Find the string "turquoise" in the records. Copy every line it appears in.

- Exercise material
******
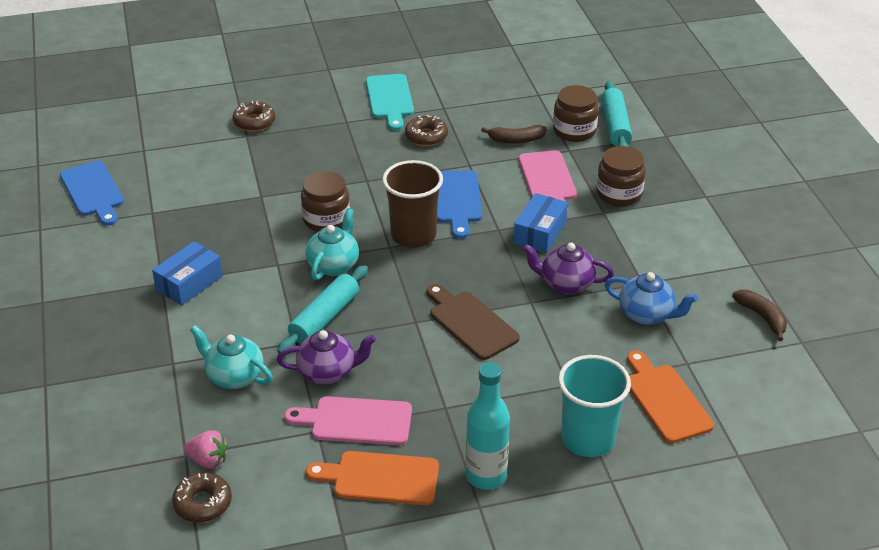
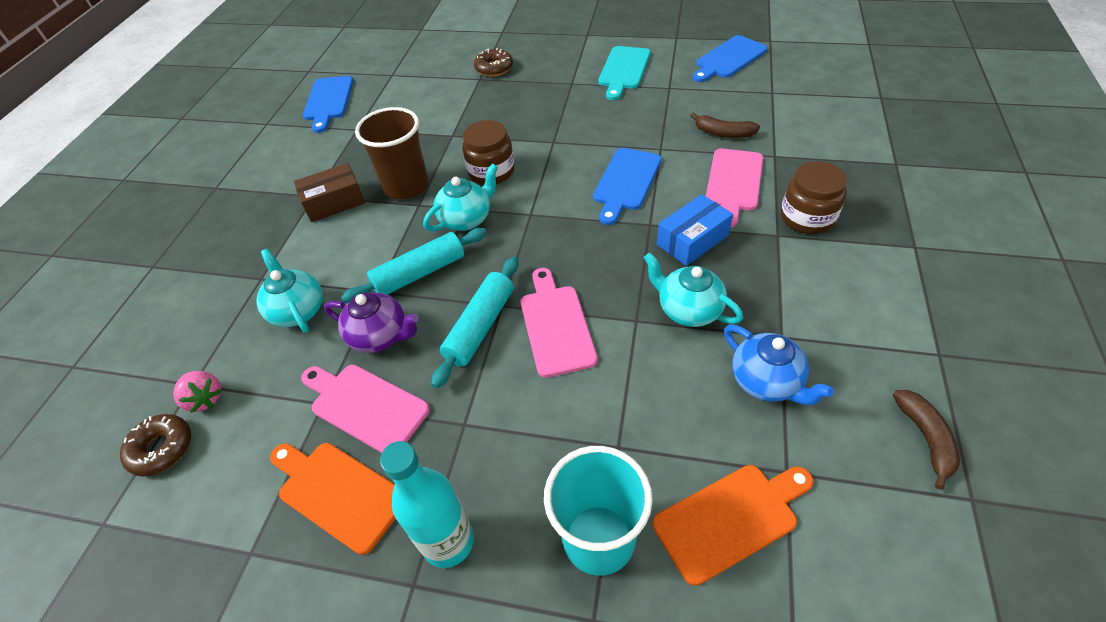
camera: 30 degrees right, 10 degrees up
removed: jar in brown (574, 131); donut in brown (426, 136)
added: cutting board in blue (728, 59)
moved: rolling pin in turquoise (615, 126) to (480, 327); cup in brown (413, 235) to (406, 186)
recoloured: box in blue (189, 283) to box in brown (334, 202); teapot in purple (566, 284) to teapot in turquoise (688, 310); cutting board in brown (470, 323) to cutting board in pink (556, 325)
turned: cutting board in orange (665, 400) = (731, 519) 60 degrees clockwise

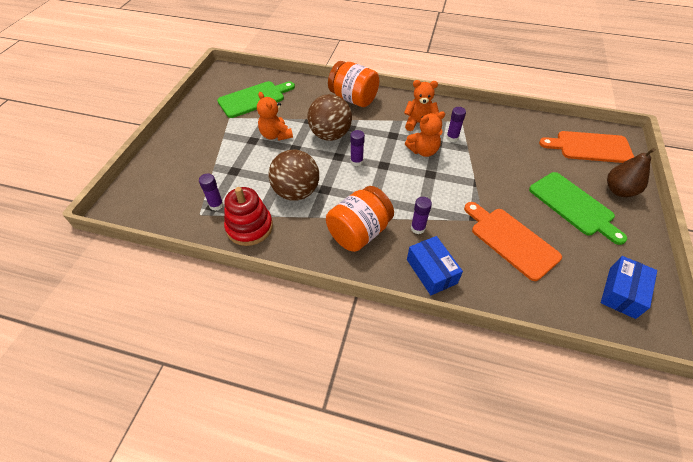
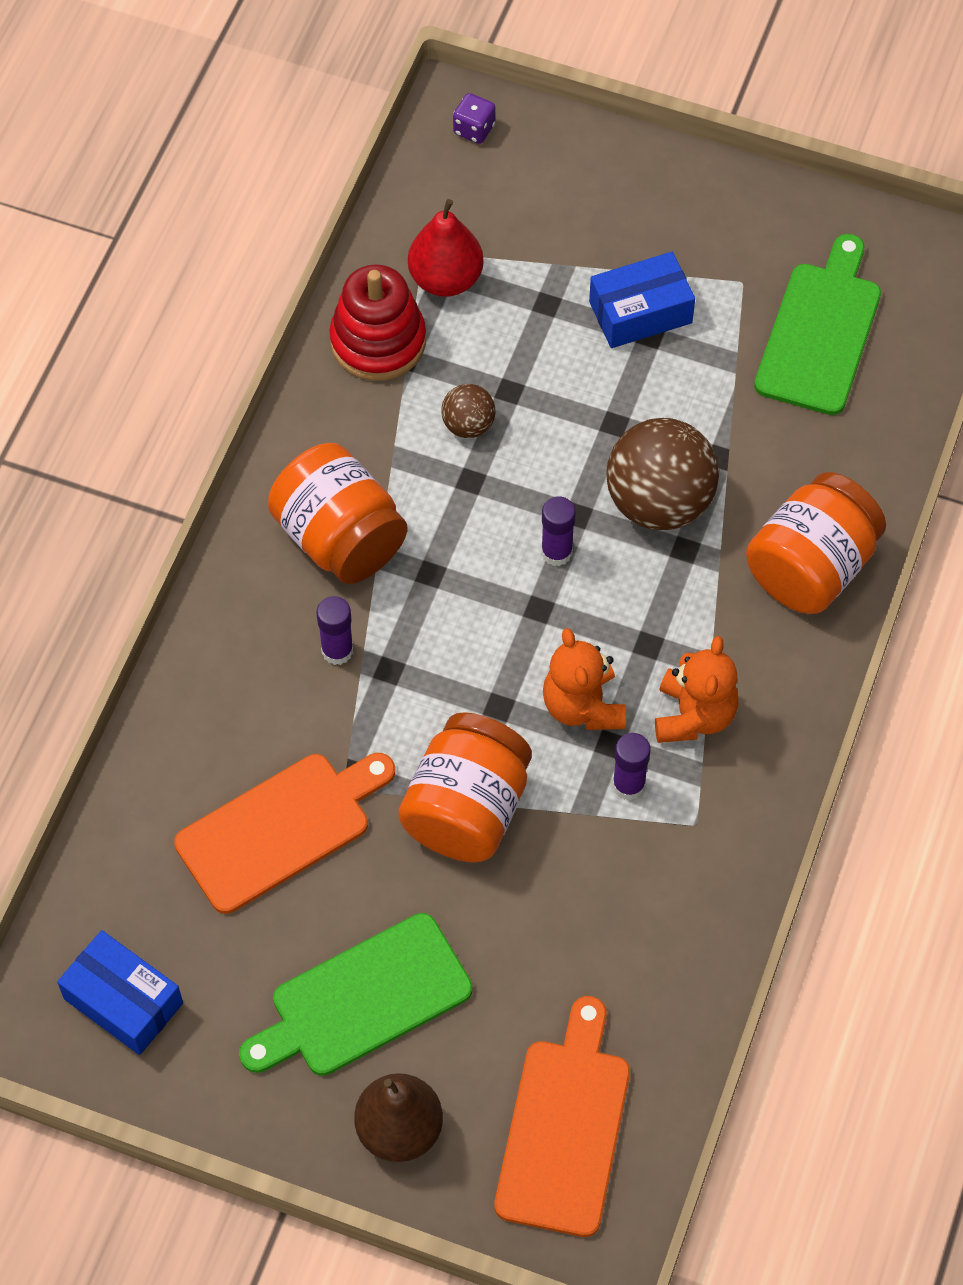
camera: 95 degrees right, 10 degrees up
removed: teddy bear in orange (275, 135)
added: dice in purple (474, 129); jar in orange (467, 809)
moved: box in blue (431, 271) to (640, 312)
replaced: glue stick in purple (216, 205) to pear in red (446, 279)
turned: cutting board in green (254, 99) = (820, 332) 135 degrees counterclockwise
resized: ball in brown (296, 192) = (468, 425) x0.50

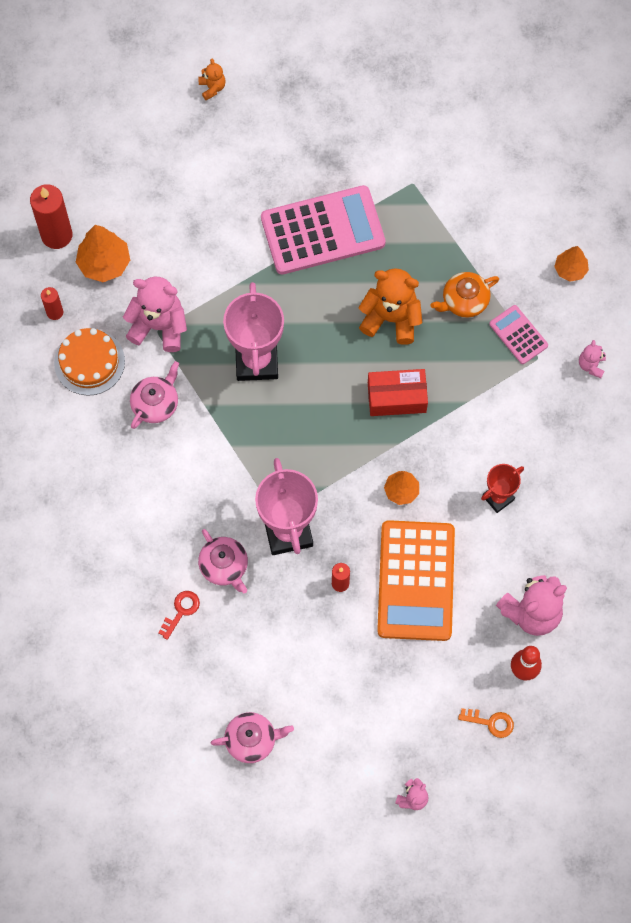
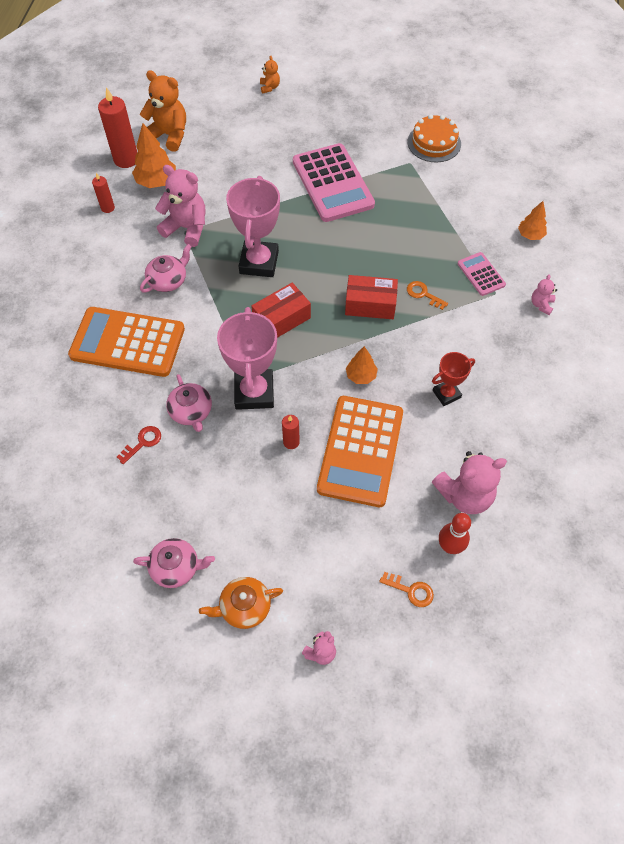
camera: 10 degrees right, 10 degrees down
added: key in orange (423, 294); box in red (281, 319); calculator in orange (127, 342)
moved: teddy bear in orange (391, 318) to (169, 135); teapot in orange (464, 300) to (244, 607); cake in orange (89, 362) to (434, 143)
turned: calculator in pink (322, 230) = (333, 183) 75 degrees clockwise

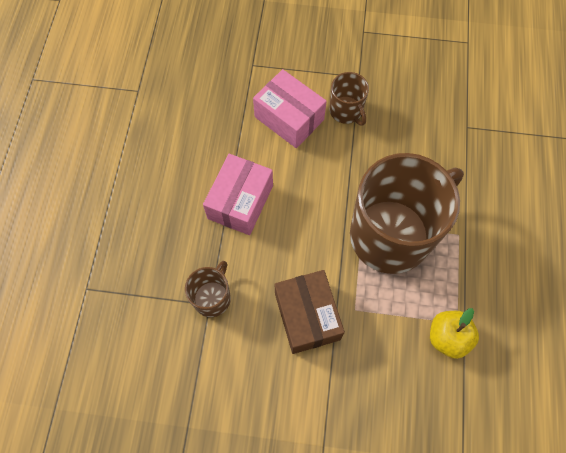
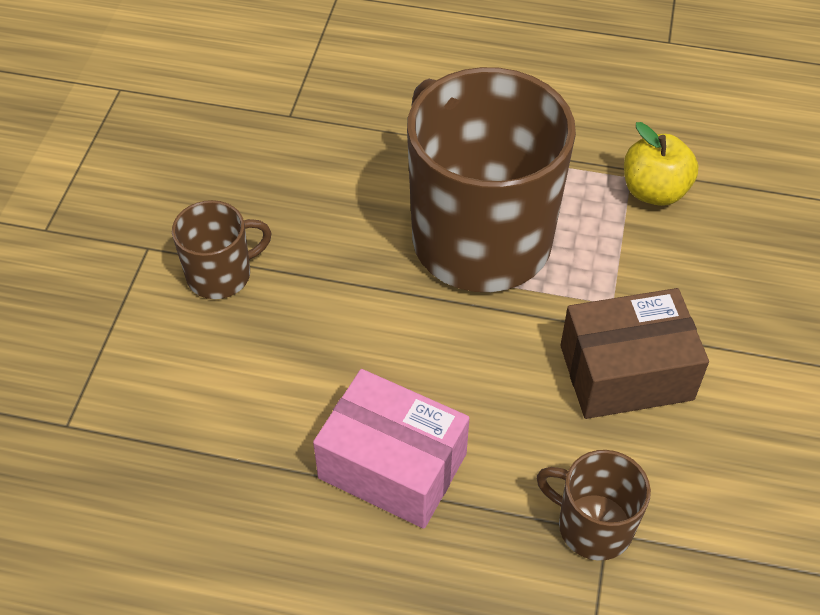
camera: 85 degrees left, 15 degrees down
removed: box in pink (289, 118)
******
- Exercise solution
moved: rolling pin in turquoise (615, 126) to (480, 327); cup in brown (413, 235) to (406, 186)
recoloured: box in blue (189, 283) to box in brown (334, 202); teapot in purple (566, 284) to teapot in turquoise (688, 310); cutting board in brown (470, 323) to cutting board in pink (556, 325)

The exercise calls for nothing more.